**Task goal**
Send back every record exactly.

**Task inputs**
·····

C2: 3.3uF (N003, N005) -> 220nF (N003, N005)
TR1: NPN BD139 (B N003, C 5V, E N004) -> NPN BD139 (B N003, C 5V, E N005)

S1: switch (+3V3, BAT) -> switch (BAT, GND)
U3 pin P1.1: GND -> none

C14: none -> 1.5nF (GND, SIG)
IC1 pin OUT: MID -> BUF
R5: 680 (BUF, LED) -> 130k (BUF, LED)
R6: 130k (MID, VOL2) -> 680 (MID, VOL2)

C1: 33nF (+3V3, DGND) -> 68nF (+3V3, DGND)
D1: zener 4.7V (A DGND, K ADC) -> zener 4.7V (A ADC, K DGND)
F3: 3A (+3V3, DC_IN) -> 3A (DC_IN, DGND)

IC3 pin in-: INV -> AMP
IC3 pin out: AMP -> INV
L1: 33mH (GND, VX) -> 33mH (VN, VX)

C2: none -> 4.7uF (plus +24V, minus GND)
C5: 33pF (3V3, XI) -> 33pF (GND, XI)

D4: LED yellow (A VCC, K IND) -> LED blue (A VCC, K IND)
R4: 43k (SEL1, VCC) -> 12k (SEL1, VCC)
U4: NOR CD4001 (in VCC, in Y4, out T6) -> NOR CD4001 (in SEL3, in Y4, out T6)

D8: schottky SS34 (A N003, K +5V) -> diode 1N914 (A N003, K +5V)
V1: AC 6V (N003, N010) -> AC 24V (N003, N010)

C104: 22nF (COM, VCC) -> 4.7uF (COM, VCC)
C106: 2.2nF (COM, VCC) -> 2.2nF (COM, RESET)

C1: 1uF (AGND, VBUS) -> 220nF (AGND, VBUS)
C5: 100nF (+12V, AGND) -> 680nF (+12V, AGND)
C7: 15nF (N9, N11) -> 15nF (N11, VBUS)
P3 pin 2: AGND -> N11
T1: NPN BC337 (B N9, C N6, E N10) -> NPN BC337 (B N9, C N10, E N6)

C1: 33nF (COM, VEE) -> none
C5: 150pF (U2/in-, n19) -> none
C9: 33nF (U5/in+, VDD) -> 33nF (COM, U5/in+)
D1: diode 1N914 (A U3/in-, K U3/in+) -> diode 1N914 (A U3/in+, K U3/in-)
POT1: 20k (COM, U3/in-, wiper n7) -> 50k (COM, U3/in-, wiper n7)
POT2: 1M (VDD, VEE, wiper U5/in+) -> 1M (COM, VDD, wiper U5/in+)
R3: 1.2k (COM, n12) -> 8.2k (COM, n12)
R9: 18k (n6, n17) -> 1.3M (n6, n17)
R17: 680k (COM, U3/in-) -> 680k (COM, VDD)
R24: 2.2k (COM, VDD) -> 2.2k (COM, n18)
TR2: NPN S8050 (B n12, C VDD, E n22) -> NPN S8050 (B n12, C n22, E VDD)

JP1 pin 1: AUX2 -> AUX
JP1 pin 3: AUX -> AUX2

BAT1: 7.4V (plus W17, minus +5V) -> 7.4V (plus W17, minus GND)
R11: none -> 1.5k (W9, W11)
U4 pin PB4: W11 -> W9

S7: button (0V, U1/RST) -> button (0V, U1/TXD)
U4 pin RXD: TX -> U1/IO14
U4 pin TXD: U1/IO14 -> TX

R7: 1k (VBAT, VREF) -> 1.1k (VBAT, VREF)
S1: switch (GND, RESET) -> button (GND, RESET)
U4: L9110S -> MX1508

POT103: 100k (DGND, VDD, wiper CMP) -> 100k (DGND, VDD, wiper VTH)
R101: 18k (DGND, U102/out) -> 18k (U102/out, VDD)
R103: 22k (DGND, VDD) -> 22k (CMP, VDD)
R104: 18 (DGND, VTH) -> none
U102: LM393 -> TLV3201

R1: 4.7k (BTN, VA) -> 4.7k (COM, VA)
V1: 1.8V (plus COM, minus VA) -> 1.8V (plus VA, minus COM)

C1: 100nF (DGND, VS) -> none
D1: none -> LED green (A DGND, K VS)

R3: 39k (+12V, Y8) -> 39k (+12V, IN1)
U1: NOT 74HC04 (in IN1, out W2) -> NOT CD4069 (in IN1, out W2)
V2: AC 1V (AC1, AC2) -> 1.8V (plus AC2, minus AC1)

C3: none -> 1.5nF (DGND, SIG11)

·····

**Task answer**
C2: 3.3uF (N003, N005) -> 220nF (N003, N005)
TR1: NPN BD139 (B N003, C 5V, E N004) -> NPN BD139 (B N003, C 5V, E N005)

S1: switch (+3V3, BAT) -> switch (BAT, GND)
U3 pin P1.1: GND -> none

C14: none -> 1.5nF (GND, SIG)
IC1 pin OUT: MID -> BUF
R5: 680 (BUF, LED) -> 130k (BUF, LED)
R6: 130k (MID, VOL2) -> 680 (MID, VOL2)

C1: 33nF (+3V3, DGND) -> 68nF (+3V3, DGND)
D1: zener 4.7V (A DGND, K ADC) -> zener 4.7V (A ADC, K DGND)
F3: 3A (+3V3, DC_IN) -> 3A (DC_IN, DGND)

IC3 pin in-: INV -> AMP
IC3 pin out: AMP -> INV
L1: 33mH (GND, VX) -> 33mH (VN, VX)

C2: none -> 4.7uF (plus +24V, minus GND)
C5: 33pF (3V3, XI) -> 33pF (GND, XI)

D4: LED yellow (A VCC, K IND) -> LED blue (A VCC, K IND)
R4: 43k (SEL1, VCC) -> 12k (SEL1, VCC)
U4: NOR CD4001 (in VCC, in Y4, out T6) -> NOR CD4001 (in SEL3, in Y4, out T6)

D8: schottky SS34 (A N003, K +5V) -> diode 1N914 (A N003, K +5V)
V1: AC 6V (N003, N010) -> AC 24V (N003, N010)

C104: 22nF (COM, VCC) -> 4.7uF (COM, VCC)
C106: 2.2nF (COM, VCC) -> 2.2nF (COM, RESET)

C1: 1uF (AGND, VBUS) -> 220nF (AGND, VBUS)
C5: 100nF (+12V, AGND) -> 680nF (+12V, AGND)
C7: 15nF (N9, N11) -> 15nF (N11, VBUS)
P3 pin 2: AGND -> N11
T1: NPN BC337 (B N9, C N6, E N10) -> NPN BC337 (B N9, C N10, E N6)

C1: 33nF (COM, VEE) -> none
C5: 150pF (U2/in-, n19) -> none
C9: 33nF (U5/in+, VDD) -> 33nF (COM, U5/in+)
D1: diode 1N914 (A U3/in-, K U3/in+) -> diode 1N914 (A U3/in+, K U3/in-)
POT1: 20k (COM, U3/in-, wiper n7) -> 50k (COM, U3/in-, wiper n7)
POT2: 1M (VDD, VEE, wiper U5/in+) -> 1M (COM, VDD, wiper U5/in+)
R3: 1.2k (COM, n12) -> 8.2k (COM, n12)
R9: 18k (n6, n17) -> 1.3M (n6, n17)
R17: 680k (COM, U3/in-) -> 680k (COM, VDD)
R24: 2.2k (COM, VDD) -> 2.2k (COM, n18)
TR2: NPN S8050 (B n12, C VDD, E n22) -> NPN S8050 (B n12, C n22, E VDD)

JP1 pin 1: AUX2 -> AUX
JP1 pin 3: AUX -> AUX2

BAT1: 7.4V (plus W17, minus +5V) -> 7.4V (plus W17, minus GND)
R11: none -> 1.5k (W9, W11)
U4 pin PB4: W11 -> W9

S7: button (0V, U1/RST) -> button (0V, U1/TXD)
U4 pin RXD: TX -> U1/IO14
U4 pin TXD: U1/IO14 -> TX

R7: 1k (VBAT, VREF) -> 1.1k (VBAT, VREF)
S1: switch (GND, RESET) -> button (GND, RESET)
U4: L9110S -> MX1508

POT103: 100k (DGND, VDD, wiper CMP) -> 100k (DGND, VDD, wiper VTH)
R101: 18k (DGND, U102/out) -> 18k (U102/out, VDD)
R103: 22k (DGND, VDD) -> 22k (CMP, VDD)
R104: 18 (DGND, VTH) -> none
U102: LM393 -> TLV3201

R1: 4.7k (BTN, VA) -> 4.7k (COM, VA)
V1: 1.8V (plus COM, minus VA) -> 1.8V (plus VA, minus COM)

C1: 100nF (DGND, VS) -> none
D1: none -> LED green (A DGND, K VS)

R3: 39k (+12V, Y8) -> 39k (+12V, IN1)
U1: NOT 74HC04 (in IN1, out W2) -> NOT CD4069 (in IN1, out W2)
V2: AC 1V (AC1, AC2) -> 1.8V (plus AC2, minus AC1)

C3: none -> 1.5nF (DGND, SIG11)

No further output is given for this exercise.